SUPPLIED RECORDS
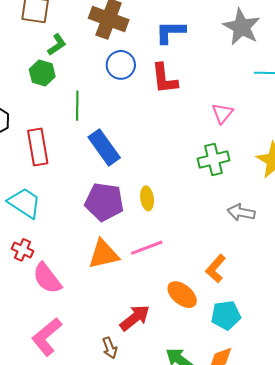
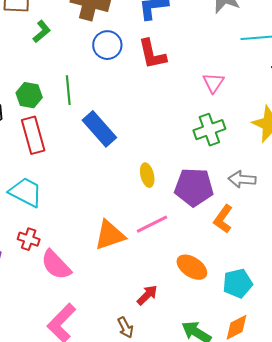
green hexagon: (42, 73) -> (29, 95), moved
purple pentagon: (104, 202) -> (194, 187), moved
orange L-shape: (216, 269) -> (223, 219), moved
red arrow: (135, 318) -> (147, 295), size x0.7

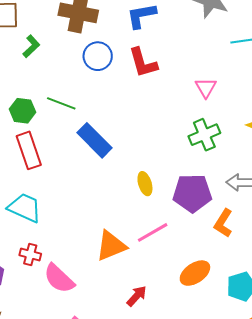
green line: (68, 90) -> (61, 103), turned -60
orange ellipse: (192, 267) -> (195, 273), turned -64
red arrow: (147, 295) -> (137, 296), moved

AIM OF THE EXERCISE
Search the data for "green line: (68, 90) -> (61, 103), turned -60". Beginning with that line, set down every line through the last exactly.

ANSWER SPACE
green line: (68, 90) -> (61, 103), turned -60
orange ellipse: (192, 267) -> (195, 273), turned -64
red arrow: (147, 295) -> (137, 296), moved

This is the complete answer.